HOW TO COMPLETE THIS TASK
In the entries that follow, how many lines hold "DGND"? Nothing but the number is expected.

Stored items from a collection:
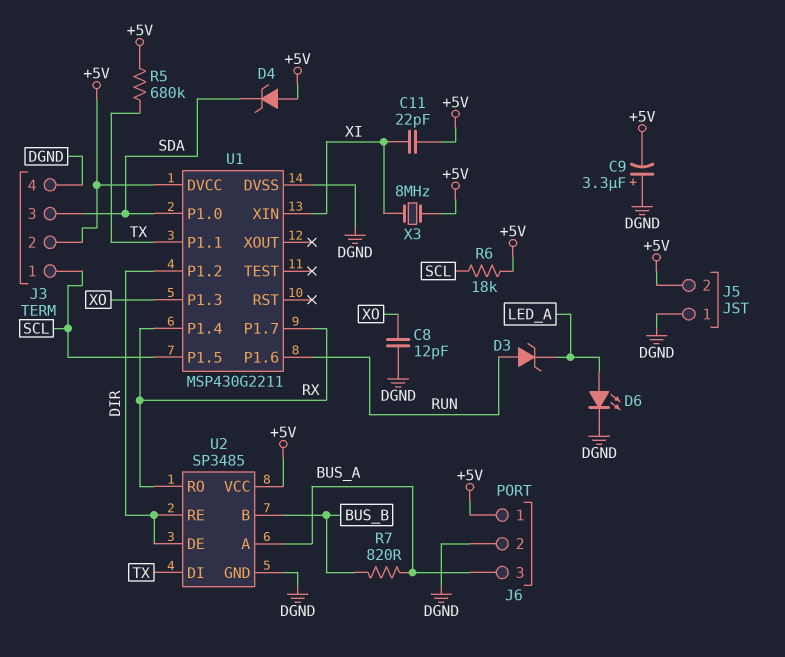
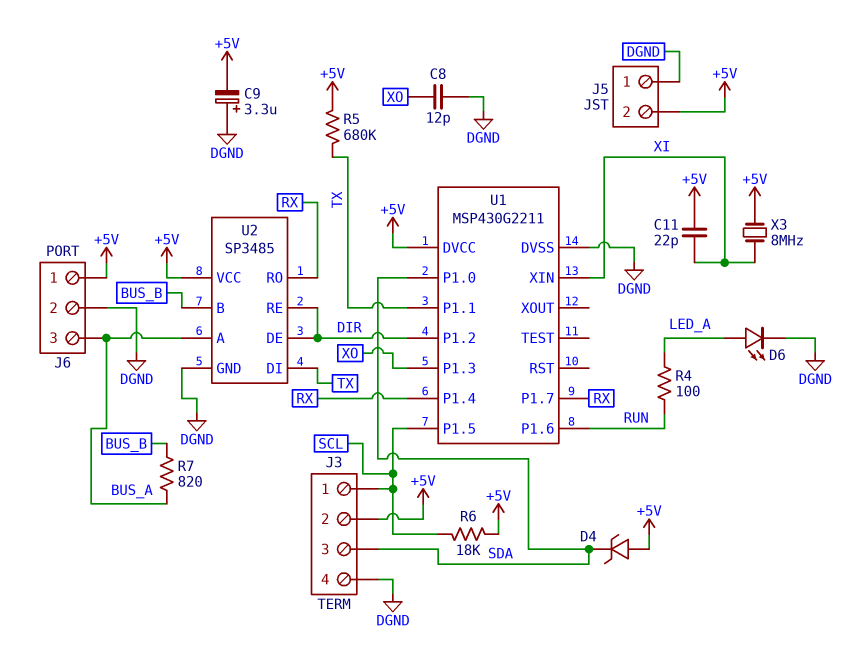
D3: zener (A RUN, K LED_A) -> none
R4: none -> 100 (LED_A, RUN)

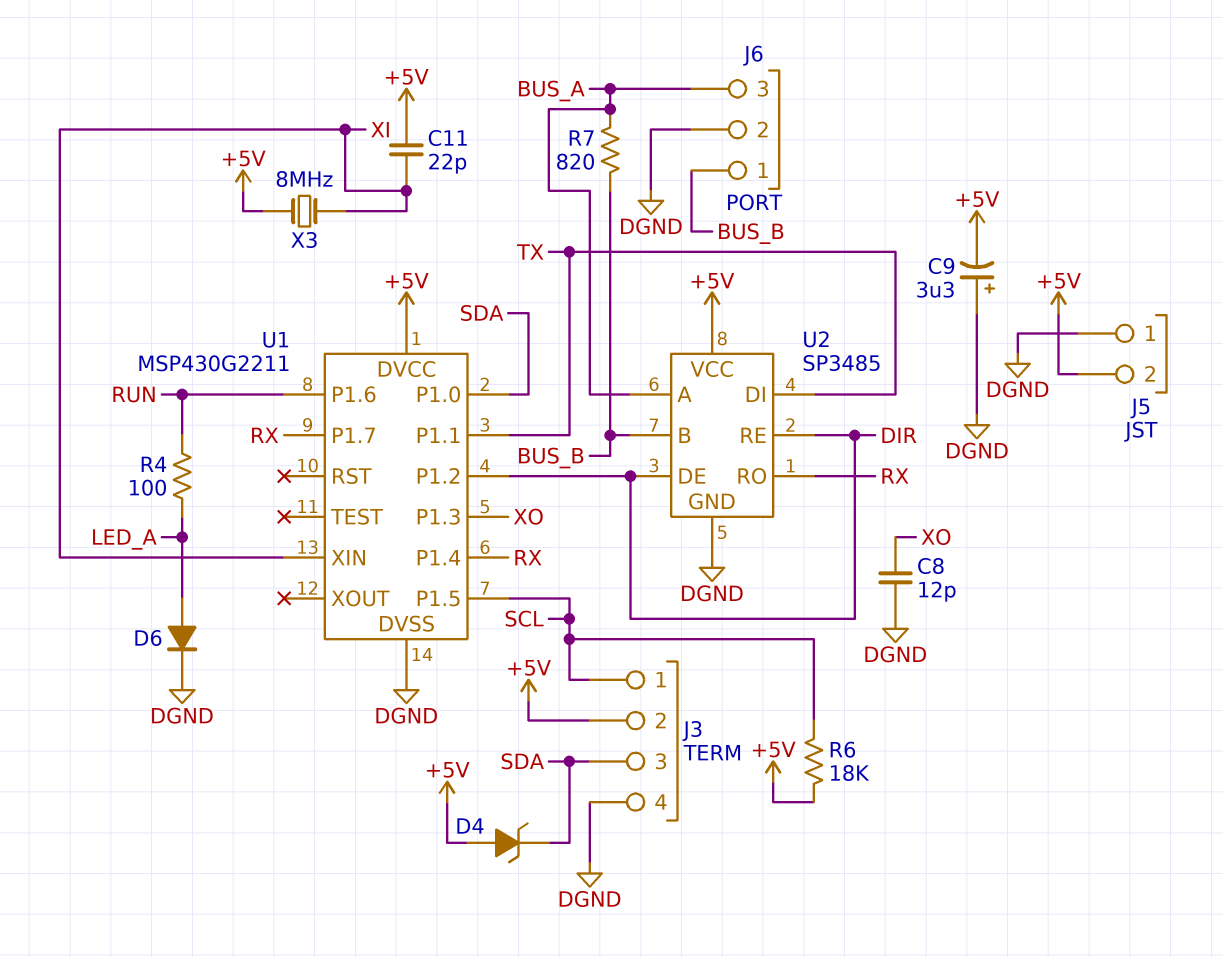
D6: LED (A LED_A, K DGND) -> diode (A LED_A, K DGND)
J6 pin 1: +5V -> BUS_B
R5: 680k (+5V, TX) -> none

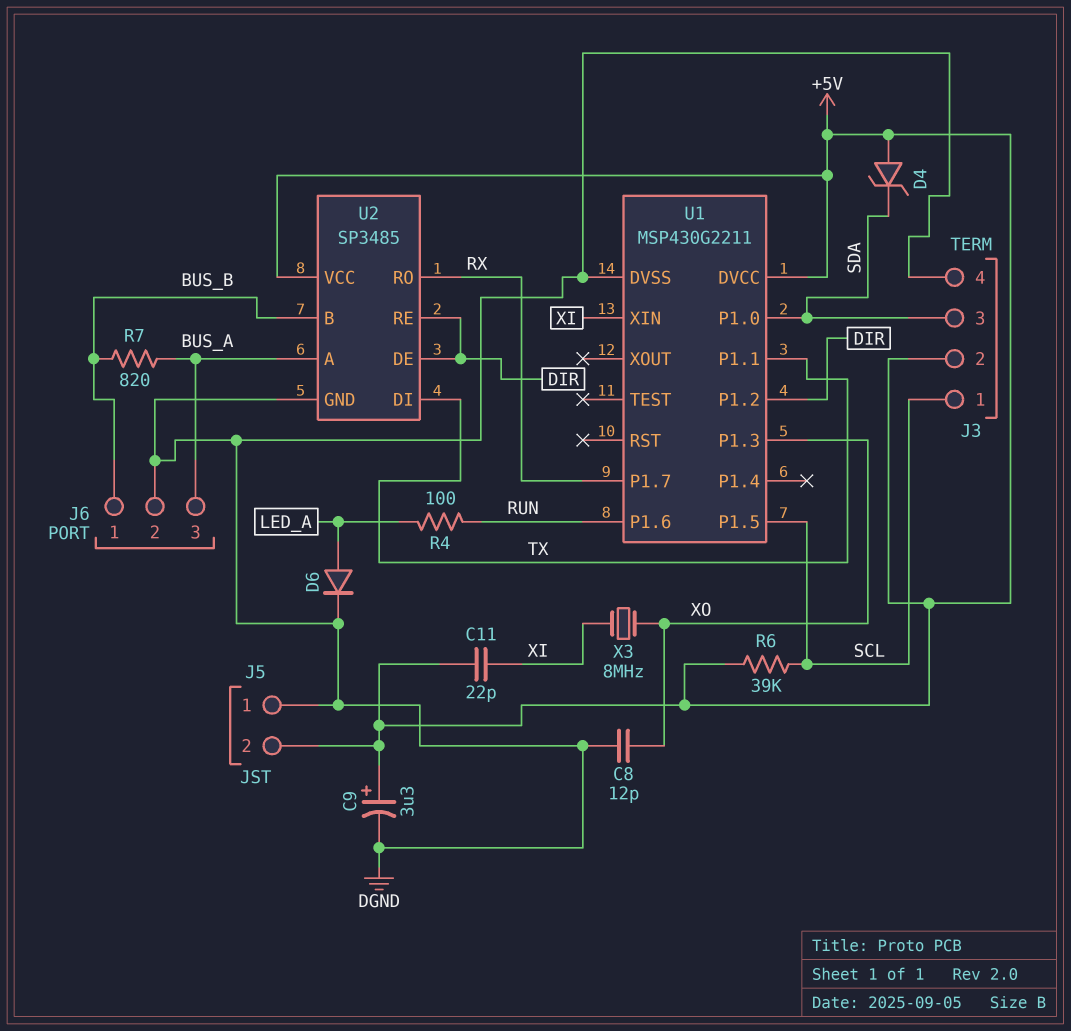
C9: 3.3uF (plus DGND, minus +5V) -> 3.3uF (plus +5V, minus DGND)
R6: 18k (+5V, SCL) -> 39k (+5V, SCL)
U1 pin P1.4: RX -> none
X3: 8MHz (+5V, XI) -> 8MHz (XI, XO)

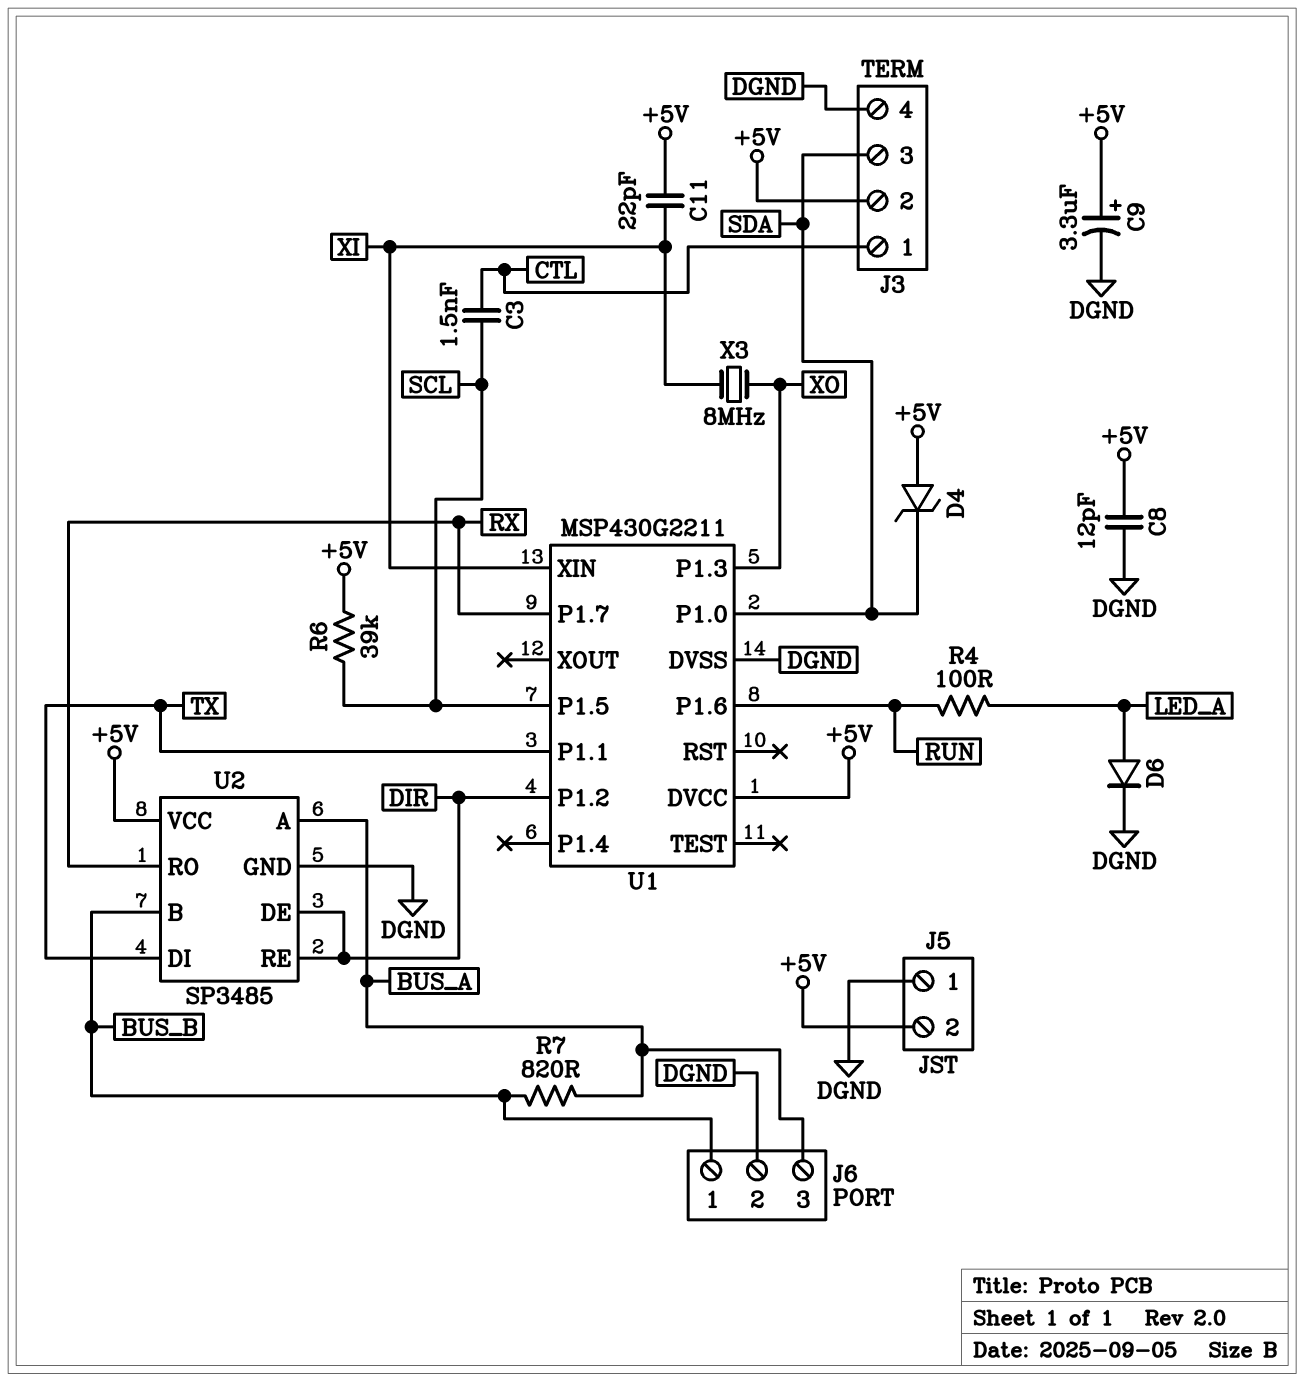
C3: none -> 1.5nF (CTL, SCL)
C8: 12pF (DGND, XO) -> 12pF (+5V, DGND)
J3 pin 1: SCL -> CTL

ANSWER FOR THIS EXERCISE
3